Your instructions:
Locate the line that contains "none -> white brick B4:B5 level 2". Print it and every subsequent line through the final line of the records, exactly and only those.

□ □ □

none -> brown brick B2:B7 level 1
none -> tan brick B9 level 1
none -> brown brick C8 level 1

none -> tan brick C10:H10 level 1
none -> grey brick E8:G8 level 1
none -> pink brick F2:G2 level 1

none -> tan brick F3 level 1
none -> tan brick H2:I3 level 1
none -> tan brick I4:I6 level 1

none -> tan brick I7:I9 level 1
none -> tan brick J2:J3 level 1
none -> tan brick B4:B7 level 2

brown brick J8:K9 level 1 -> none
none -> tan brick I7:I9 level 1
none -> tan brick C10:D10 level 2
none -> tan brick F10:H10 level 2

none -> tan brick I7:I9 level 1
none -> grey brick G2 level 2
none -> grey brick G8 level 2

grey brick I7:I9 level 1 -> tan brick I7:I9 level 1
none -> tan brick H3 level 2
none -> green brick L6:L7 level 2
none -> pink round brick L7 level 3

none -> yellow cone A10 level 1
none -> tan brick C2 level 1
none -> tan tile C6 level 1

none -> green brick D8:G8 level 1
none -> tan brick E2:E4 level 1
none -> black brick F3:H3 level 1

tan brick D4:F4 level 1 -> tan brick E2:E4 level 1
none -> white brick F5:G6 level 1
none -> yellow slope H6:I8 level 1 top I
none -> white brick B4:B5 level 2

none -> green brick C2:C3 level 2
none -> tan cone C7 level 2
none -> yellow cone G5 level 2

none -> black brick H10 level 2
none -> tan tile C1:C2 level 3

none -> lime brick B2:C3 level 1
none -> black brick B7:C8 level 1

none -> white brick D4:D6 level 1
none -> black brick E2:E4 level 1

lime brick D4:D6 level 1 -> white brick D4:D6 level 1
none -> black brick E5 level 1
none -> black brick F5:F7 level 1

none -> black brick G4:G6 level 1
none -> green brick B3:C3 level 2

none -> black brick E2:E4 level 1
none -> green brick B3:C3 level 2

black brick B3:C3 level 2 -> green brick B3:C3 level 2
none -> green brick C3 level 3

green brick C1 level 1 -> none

□ □ □

Expected output:
none -> white brick B4:B5 level 2

none -> green brick C2:C3 level 2
none -> tan cone C7 level 2
none -> yellow cone G5 level 2

none -> black brick H10 level 2
none -> tan tile C1:C2 level 3

none -> lime brick B2:C3 level 1
none -> black brick B7:C8 level 1

none -> white brick D4:D6 level 1
none -> black brick E2:E4 level 1

lime brick D4:D6 level 1 -> white brick D4:D6 level 1
none -> black brick E5 level 1
none -> black brick F5:F7 level 1

none -> black brick G4:G6 level 1
none -> green brick B3:C3 level 2

none -> black brick E2:E4 level 1
none -> green brick B3:C3 level 2

black brick B3:C3 level 2 -> green brick B3:C3 level 2
none -> green brick C3 level 3

green brick C1 level 1 -> none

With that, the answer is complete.